THE TASK :: Find the word "brown" in the data. Return every line where it appears.

(Stored entries)
◇ ◇ ◇ ◇ ◇
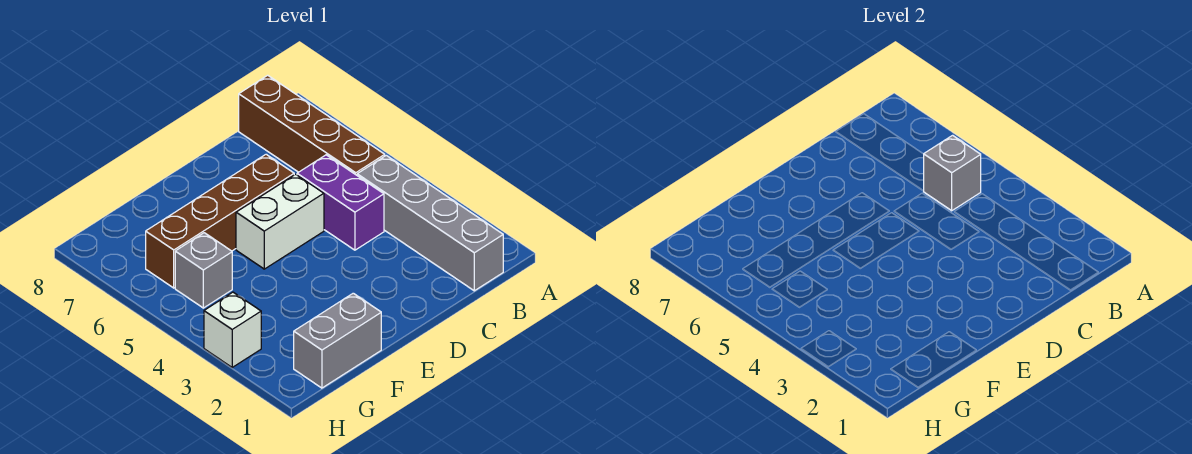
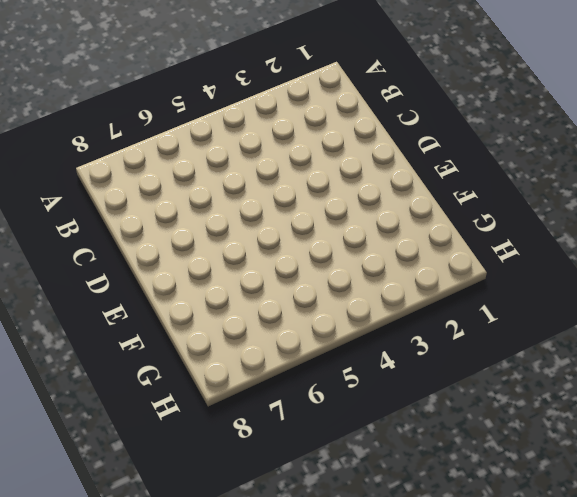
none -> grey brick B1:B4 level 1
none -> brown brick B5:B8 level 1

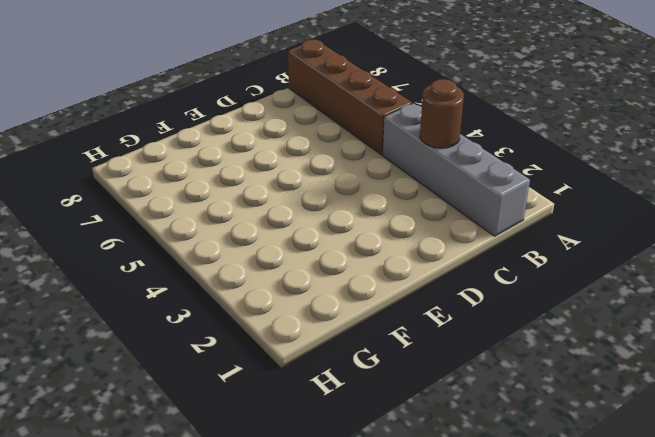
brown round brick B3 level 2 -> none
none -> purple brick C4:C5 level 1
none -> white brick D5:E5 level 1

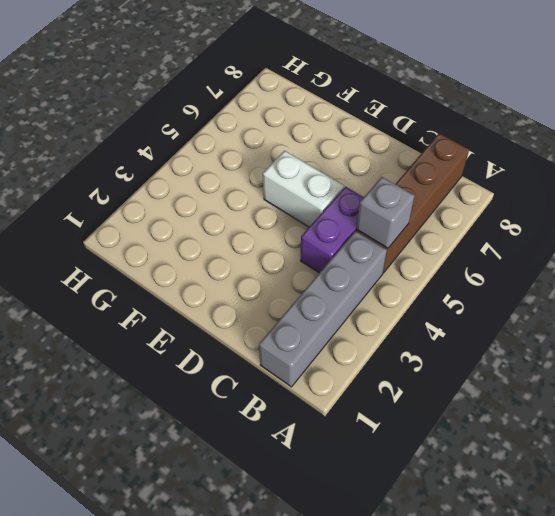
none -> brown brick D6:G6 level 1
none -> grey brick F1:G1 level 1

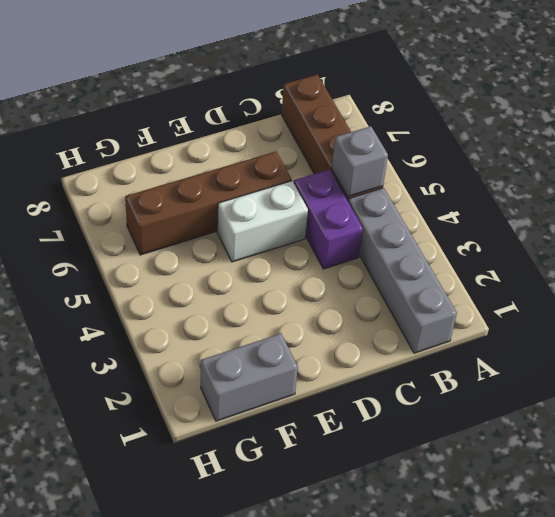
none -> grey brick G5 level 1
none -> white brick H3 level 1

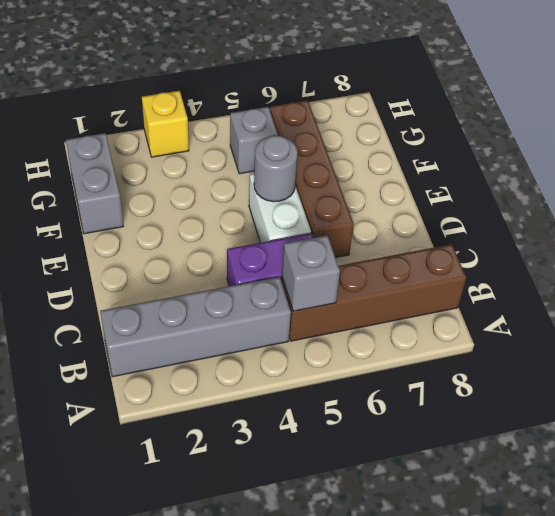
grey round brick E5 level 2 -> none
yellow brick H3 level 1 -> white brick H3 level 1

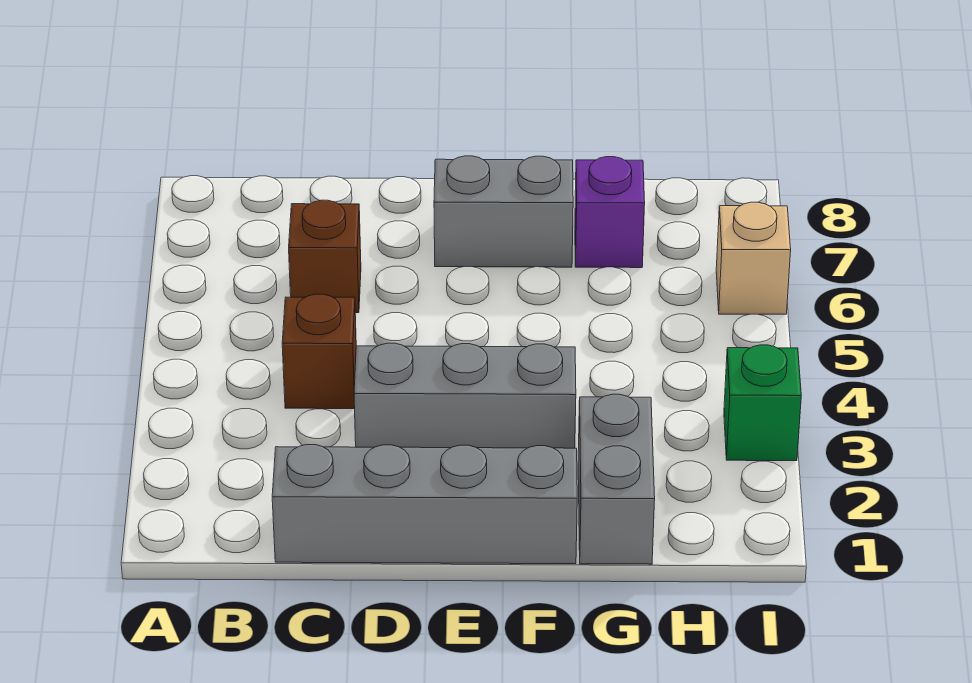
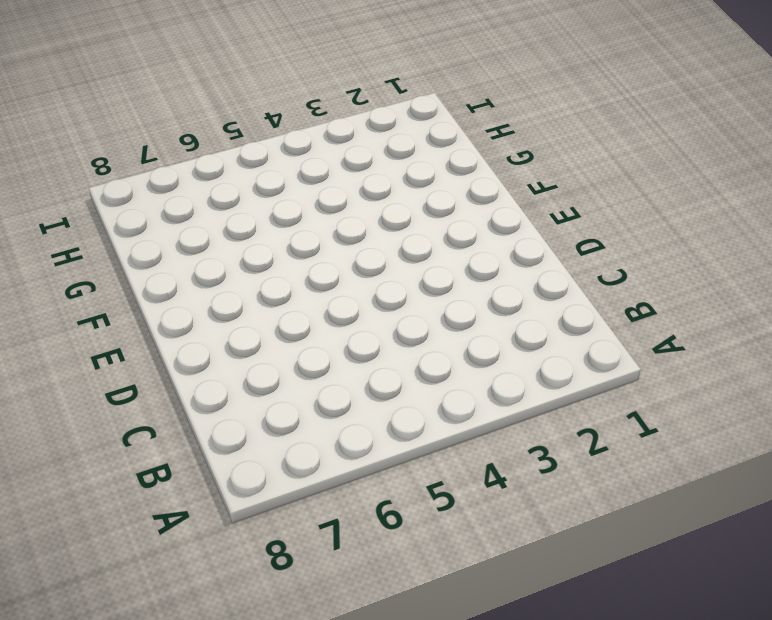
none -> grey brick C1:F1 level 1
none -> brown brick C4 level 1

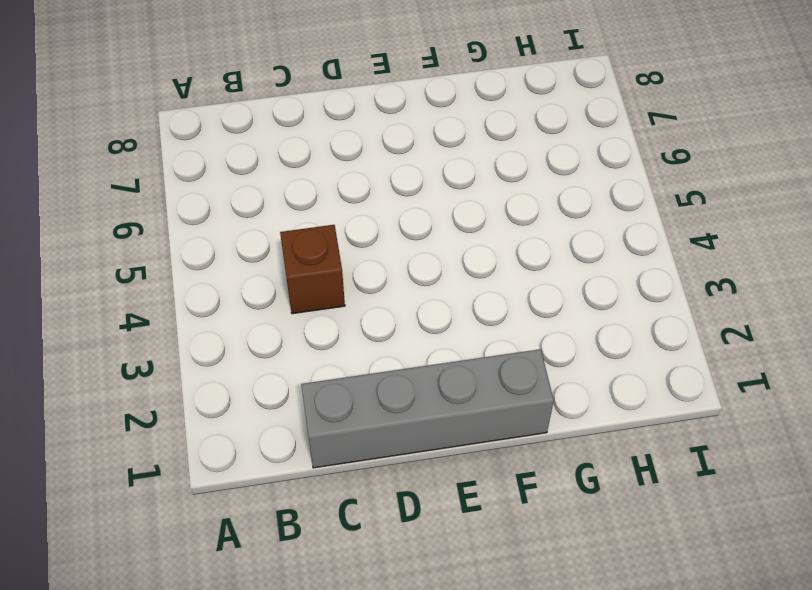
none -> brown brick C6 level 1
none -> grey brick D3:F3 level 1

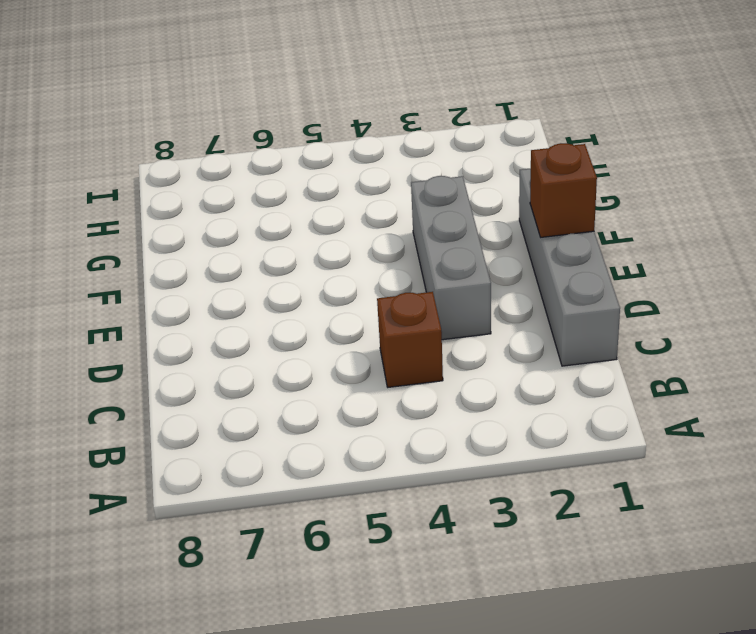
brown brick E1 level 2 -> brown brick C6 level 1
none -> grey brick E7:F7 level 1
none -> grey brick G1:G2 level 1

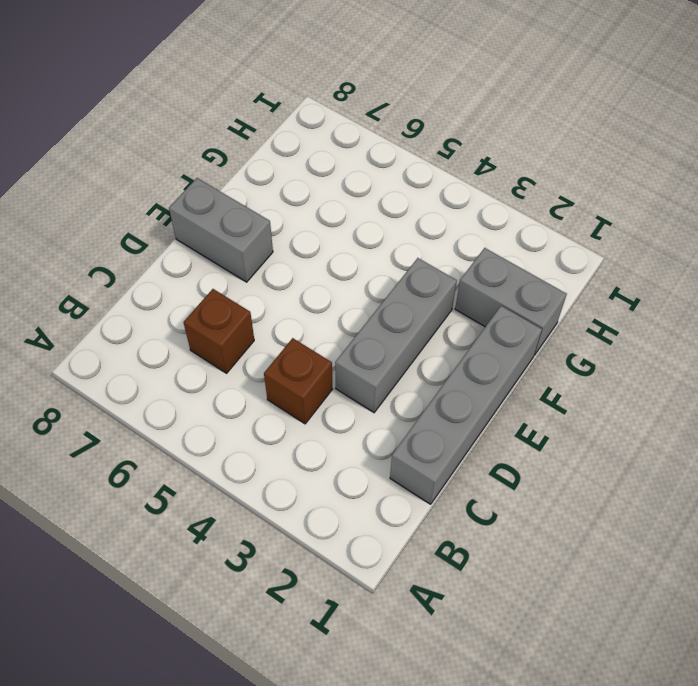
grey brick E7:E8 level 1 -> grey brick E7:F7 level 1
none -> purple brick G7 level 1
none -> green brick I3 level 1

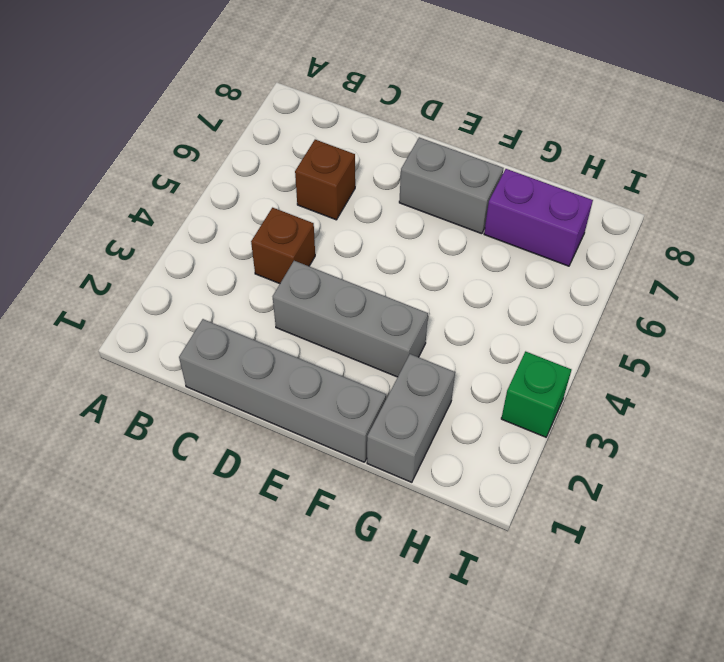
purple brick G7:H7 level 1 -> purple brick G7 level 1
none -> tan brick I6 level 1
◇ ◇ ◇ ◇ ◇
OUTPUT OF THE EXERCISE ::
none -> brown brick B5:B8 level 1
brown round brick B3 level 2 -> none
none -> brown brick D6:G6 level 1
none -> brown brick C4 level 1
none -> brown brick C6 level 1
brown brick E1 level 2 -> brown brick C6 level 1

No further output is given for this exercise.